# [PROVIDED INFORMATION]
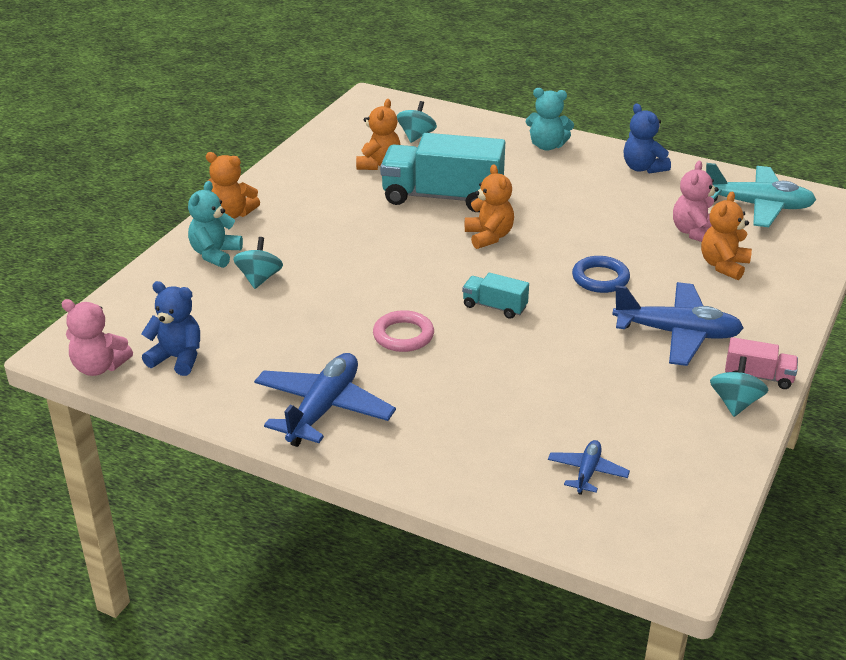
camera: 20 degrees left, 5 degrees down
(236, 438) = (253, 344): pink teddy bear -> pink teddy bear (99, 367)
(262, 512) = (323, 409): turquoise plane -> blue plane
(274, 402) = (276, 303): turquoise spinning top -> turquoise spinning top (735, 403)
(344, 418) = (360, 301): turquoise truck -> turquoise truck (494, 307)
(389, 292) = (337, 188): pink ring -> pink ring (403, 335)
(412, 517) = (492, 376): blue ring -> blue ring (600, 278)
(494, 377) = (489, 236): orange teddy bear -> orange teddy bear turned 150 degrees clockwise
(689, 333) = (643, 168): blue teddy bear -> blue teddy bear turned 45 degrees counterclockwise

==

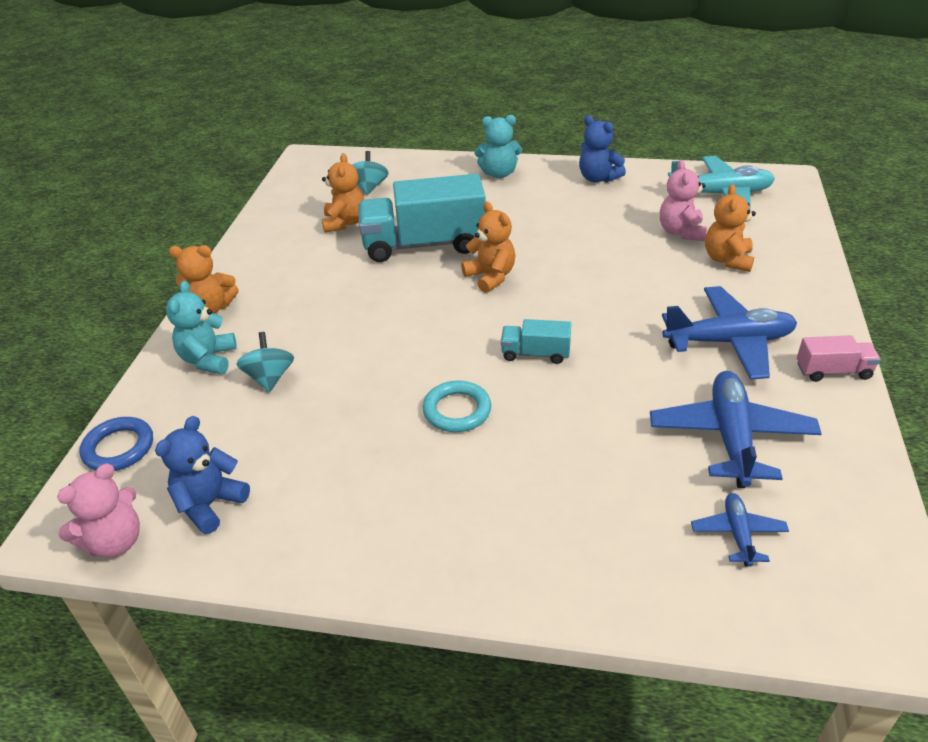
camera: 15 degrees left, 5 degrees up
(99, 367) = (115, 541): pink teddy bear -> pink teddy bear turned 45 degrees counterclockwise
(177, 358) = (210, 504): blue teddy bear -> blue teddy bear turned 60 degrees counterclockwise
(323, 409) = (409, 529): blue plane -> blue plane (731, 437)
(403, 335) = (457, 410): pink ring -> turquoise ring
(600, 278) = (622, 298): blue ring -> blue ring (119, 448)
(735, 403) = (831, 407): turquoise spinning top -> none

# [EXERCISE PROMPT]
Each line containing the word "plane" needs to be copied from the data above.

# [SOLVED PROBLEM]
(262, 512) = (323, 409): turquoise plane -> blue plane
(323, 409) = (409, 529): blue plane -> blue plane (731, 437)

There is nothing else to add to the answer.